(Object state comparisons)

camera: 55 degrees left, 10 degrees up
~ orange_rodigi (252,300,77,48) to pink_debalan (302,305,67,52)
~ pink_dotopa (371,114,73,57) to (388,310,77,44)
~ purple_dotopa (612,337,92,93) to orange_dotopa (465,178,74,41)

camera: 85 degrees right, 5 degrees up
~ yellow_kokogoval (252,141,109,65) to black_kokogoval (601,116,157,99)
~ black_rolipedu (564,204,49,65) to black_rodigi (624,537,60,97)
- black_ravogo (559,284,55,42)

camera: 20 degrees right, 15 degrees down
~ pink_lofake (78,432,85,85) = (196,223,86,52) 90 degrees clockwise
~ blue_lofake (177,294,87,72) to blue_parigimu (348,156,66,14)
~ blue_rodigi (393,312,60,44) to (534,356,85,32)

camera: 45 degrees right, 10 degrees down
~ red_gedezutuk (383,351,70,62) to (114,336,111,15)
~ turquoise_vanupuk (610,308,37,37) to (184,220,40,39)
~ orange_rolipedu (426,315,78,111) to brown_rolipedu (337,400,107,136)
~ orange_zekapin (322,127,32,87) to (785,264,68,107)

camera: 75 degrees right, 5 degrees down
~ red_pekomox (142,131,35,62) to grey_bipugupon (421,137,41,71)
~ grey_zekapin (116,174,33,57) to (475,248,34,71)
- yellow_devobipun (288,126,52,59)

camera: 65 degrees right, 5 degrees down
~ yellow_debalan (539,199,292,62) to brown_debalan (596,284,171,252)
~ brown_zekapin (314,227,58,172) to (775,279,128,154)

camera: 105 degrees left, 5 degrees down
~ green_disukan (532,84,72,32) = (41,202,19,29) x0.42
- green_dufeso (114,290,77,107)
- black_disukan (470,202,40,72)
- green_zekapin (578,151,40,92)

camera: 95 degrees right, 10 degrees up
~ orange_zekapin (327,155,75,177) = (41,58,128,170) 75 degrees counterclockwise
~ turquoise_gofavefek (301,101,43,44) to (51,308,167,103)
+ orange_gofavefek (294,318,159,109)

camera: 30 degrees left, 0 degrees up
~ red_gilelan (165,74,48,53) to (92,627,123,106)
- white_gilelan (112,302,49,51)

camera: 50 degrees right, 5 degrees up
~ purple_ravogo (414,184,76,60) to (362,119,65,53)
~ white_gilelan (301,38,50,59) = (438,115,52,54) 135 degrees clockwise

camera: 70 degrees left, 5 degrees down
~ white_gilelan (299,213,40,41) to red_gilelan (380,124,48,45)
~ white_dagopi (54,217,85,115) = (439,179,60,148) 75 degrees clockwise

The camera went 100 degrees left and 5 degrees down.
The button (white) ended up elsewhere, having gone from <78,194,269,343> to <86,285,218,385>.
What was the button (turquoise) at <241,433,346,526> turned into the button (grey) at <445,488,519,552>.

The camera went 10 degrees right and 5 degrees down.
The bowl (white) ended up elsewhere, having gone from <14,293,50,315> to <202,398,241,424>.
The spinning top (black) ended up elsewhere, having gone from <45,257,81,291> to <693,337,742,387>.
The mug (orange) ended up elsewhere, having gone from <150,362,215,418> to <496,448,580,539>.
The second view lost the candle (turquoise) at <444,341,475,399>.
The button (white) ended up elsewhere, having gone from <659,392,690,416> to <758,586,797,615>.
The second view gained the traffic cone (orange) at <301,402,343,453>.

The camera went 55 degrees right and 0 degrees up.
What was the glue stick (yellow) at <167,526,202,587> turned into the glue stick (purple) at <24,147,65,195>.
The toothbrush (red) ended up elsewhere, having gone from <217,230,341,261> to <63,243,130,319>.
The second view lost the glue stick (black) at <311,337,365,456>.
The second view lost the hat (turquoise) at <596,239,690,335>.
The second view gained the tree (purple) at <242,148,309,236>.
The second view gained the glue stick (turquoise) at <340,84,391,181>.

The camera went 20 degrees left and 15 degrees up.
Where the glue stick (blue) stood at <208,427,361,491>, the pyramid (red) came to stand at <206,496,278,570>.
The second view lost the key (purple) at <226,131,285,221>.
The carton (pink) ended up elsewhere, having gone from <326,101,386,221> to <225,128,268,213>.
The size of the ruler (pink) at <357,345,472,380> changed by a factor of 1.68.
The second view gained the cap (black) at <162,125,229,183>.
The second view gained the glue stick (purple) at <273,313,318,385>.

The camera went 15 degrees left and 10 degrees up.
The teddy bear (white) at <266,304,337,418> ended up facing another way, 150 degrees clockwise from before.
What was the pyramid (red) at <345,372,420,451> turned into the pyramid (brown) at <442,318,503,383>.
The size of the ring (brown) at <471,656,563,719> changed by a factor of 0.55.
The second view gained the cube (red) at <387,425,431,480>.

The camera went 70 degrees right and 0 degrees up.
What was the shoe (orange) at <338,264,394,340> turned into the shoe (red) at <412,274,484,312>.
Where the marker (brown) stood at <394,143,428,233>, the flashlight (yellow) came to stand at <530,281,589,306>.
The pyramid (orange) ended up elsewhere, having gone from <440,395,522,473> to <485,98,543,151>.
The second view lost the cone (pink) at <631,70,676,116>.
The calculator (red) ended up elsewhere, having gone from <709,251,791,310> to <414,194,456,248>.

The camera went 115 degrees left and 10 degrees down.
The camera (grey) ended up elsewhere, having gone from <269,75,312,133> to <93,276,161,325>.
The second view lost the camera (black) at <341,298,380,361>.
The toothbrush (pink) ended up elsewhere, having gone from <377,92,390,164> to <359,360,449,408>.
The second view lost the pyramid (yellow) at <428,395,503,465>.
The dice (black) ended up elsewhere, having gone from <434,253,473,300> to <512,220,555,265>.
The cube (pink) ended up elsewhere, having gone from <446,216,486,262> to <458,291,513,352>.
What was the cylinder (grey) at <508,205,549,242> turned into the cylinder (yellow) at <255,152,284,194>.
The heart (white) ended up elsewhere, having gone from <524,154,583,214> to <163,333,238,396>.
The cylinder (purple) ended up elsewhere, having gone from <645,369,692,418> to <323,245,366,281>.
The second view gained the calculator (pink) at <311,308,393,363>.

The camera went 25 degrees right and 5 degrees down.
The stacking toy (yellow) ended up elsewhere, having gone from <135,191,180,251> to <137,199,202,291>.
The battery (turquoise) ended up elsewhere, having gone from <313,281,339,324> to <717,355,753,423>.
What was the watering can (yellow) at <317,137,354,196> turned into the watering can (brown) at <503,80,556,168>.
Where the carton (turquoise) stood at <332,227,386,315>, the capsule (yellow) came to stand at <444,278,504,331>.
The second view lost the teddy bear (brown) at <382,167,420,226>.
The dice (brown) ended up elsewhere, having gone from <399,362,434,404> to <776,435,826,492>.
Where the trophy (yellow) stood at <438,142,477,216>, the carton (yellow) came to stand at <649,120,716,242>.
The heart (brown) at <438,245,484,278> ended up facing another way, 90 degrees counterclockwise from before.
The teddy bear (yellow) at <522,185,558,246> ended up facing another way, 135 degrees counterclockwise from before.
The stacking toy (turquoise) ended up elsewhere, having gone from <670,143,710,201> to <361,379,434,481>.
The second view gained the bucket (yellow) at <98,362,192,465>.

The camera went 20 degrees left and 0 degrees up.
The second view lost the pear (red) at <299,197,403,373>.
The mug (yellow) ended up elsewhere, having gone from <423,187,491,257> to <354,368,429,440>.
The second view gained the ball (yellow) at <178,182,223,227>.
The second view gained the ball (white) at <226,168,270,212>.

Try it:
Please retype every entry above exactly as it stands.

The completed task:
camera: 55 degrees left, 10 degrees up
~ orange_rodigi (252,300,77,48) to pink_debalan (302,305,67,52)
~ pink_dotopa (371,114,73,57) to (388,310,77,44)
~ purple_dotopa (612,337,92,93) to orange_dotopa (465,178,74,41)

camera: 85 degrees right, 5 degrees up
~ yellow_kokogoval (252,141,109,65) to black_kokogoval (601,116,157,99)
~ black_rolipedu (564,204,49,65) to black_rodigi (624,537,60,97)
- black_ravogo (559,284,55,42)

camera: 20 degrees right, 15 degrees down
~ pink_lofake (78,432,85,85) = (196,223,86,52) 90 degrees clockwise
~ blue_lofake (177,294,87,72) to blue_parigimu (348,156,66,14)
~ blue_rodigi (393,312,60,44) to (534,356,85,32)

camera: 45 degrees right, 10 degrees down
~ red_gedezutuk (383,351,70,62) to (114,336,111,15)
~ turquoise_vanupuk (610,308,37,37) to (184,220,40,39)
~ orange_rolipedu (426,315,78,111) to brown_rolipedu (337,400,107,136)
~ orange_zekapin (322,127,32,87) to (785,264,68,107)

camera: 75 degrees right, 5 degrees down
~ red_pekomox (142,131,35,62) to grey_bipugupon (421,137,41,71)
~ grey_zekapin (116,174,33,57) to (475,248,34,71)
- yellow_devobipun (288,126,52,59)

camera: 65 degrees right, 5 degrees down
~ yellow_debalan (539,199,292,62) to brown_debalan (596,284,171,252)
~ brown_zekapin (314,227,58,172) to (775,279,128,154)

camera: 105 degrees left, 5 degrees down
~ green_disukan (532,84,72,32) = (41,202,19,29) x0.42
- green_dufeso (114,290,77,107)
- black_disukan (470,202,40,72)
- green_zekapin (578,151,40,92)

camera: 95 degrees right, 10 degrees up
~ orange_zekapin (327,155,75,177) = (41,58,128,170) 75 degrees counterclockwise
~ turquoise_gofavefek (301,101,43,44) to (51,308,167,103)
+ orange_gofavefek (294,318,159,109)

camera: 30 degrees left, 0 degrees up
~ red_gilelan (165,74,48,53) to (92,627,123,106)
- white_gilelan (112,302,49,51)

camera: 50 degrees right, 5 degrees up
~ purple_ravogo (414,184,76,60) to (362,119,65,53)
~ white_gilelan (301,38,50,59) = (438,115,52,54) 135 degrees clockwise

camera: 70 degrees left, 5 degrees down
~ white_gilelan (299,213,40,41) to red_gilelan (380,124,48,45)
~ white_dagopi (54,217,85,115) = (439,179,60,148) 75 degrees clockwise

The camera went 100 degrees left and 5 degrees down.
The button (white) ended up elsewhere, having gone from <78,194,269,343> to <86,285,218,385>.
What was the button (turquoise) at <241,433,346,526> turned into the button (grey) at <445,488,519,552>.

The camera went 10 degrees right and 5 degrees down.
The bowl (white) ended up elsewhere, having gone from <14,293,50,315> to <202,398,241,424>.
The spinning top (black) ended up elsewhere, having gone from <45,257,81,291> to <693,337,742,387>.
The mug (orange) ended up elsewhere, having gone from <150,362,215,418> to <496,448,580,539>.
The second view lost the candle (turquoise) at <444,341,475,399>.
The button (white) ended up elsewhere, having gone from <659,392,690,416> to <758,586,797,615>.
The second view gained the traffic cone (orange) at <301,402,343,453>.

The camera went 55 degrees right and 0 degrees up.
What was the glue stick (yellow) at <167,526,202,587> turned into the glue stick (purple) at <24,147,65,195>.
The toothbrush (red) ended up elsewhere, having gone from <217,230,341,261> to <63,243,130,319>.
The second view lost the glue stick (black) at <311,337,365,456>.
The second view lost the hat (turquoise) at <596,239,690,335>.
The second view gained the tree (purple) at <242,148,309,236>.
The second view gained the glue stick (turquoise) at <340,84,391,181>.

The camera went 20 degrees left and 15 degrees up.
Where the glue stick (blue) stood at <208,427,361,491>, the pyramid (red) came to stand at <206,496,278,570>.
The second view lost the key (purple) at <226,131,285,221>.
The carton (pink) ended up elsewhere, having gone from <326,101,386,221> to <225,128,268,213>.
The size of the ruler (pink) at <357,345,472,380> changed by a factor of 1.68.
The second view gained the cap (black) at <162,125,229,183>.
The second view gained the glue stick (purple) at <273,313,318,385>.

The camera went 15 degrees left and 10 degrees up.
The teddy bear (white) at <266,304,337,418> ended up facing another way, 150 degrees clockwise from before.
What was the pyramid (red) at <345,372,420,451> turned into the pyramid (brown) at <442,318,503,383>.
The size of the ring (brown) at <471,656,563,719> changed by a factor of 0.55.
The second view gained the cube (red) at <387,425,431,480>.

The camera went 70 degrees right and 0 degrees up.
What was the shoe (orange) at <338,264,394,340> turned into the shoe (red) at <412,274,484,312>.
Where the marker (brown) stood at <394,143,428,233>, the flashlight (yellow) came to stand at <530,281,589,306>.
The pyramid (orange) ended up elsewhere, having gone from <440,395,522,473> to <485,98,543,151>.
The second view lost the cone (pink) at <631,70,676,116>.
The calculator (red) ended up elsewhere, having gone from <709,251,791,310> to <414,194,456,248>.

The camera went 115 degrees left and 10 degrees down.
The camera (grey) ended up elsewhere, having gone from <269,75,312,133> to <93,276,161,325>.
The second view lost the camera (black) at <341,298,380,361>.
The toothbrush (pink) ended up elsewhere, having gone from <377,92,390,164> to <359,360,449,408>.
The second view lost the pyramid (yellow) at <428,395,503,465>.
The dice (black) ended up elsewhere, having gone from <434,253,473,300> to <512,220,555,265>.
The cube (pink) ended up elsewhere, having gone from <446,216,486,262> to <458,291,513,352>.
What was the cylinder (grey) at <508,205,549,242> turned into the cylinder (yellow) at <255,152,284,194>.
The heart (white) ended up elsewhere, having gone from <524,154,583,214> to <163,333,238,396>.
The cylinder (purple) ended up elsewhere, having gone from <645,369,692,418> to <323,245,366,281>.
The second view gained the calculator (pink) at <311,308,393,363>.

The camera went 25 degrees right and 5 degrees down.
The stacking toy (yellow) ended up elsewhere, having gone from <135,191,180,251> to <137,199,202,291>.
The battery (turquoise) ended up elsewhere, having gone from <313,281,339,324> to <717,355,753,423>.
What was the watering can (yellow) at <317,137,354,196> turned into the watering can (brown) at <503,80,556,168>.
Where the carton (turquoise) stood at <332,227,386,315>, the capsule (yellow) came to stand at <444,278,504,331>.
The second view lost the teddy bear (brown) at <382,167,420,226>.
The dice (brown) ended up elsewhere, having gone from <399,362,434,404> to <776,435,826,492>.
Where the trophy (yellow) stood at <438,142,477,216>, the carton (yellow) came to stand at <649,120,716,242>.
The heart (brown) at <438,245,484,278> ended up facing another way, 90 degrees counterclockwise from before.
The teddy bear (yellow) at <522,185,558,246> ended up facing another way, 135 degrees counterclockwise from before.
The stacking toy (turquoise) ended up elsewhere, having gone from <670,143,710,201> to <361,379,434,481>.
The second view gained the bucket (yellow) at <98,362,192,465>.

The camera went 20 degrees left and 0 degrees up.
The second view lost the pear (red) at <299,197,403,373>.
The mug (yellow) ended up elsewhere, having gone from <423,187,491,257> to <354,368,429,440>.
The second view gained the ball (yellow) at <178,182,223,227>.
The second view gained the ball (white) at <226,168,270,212>.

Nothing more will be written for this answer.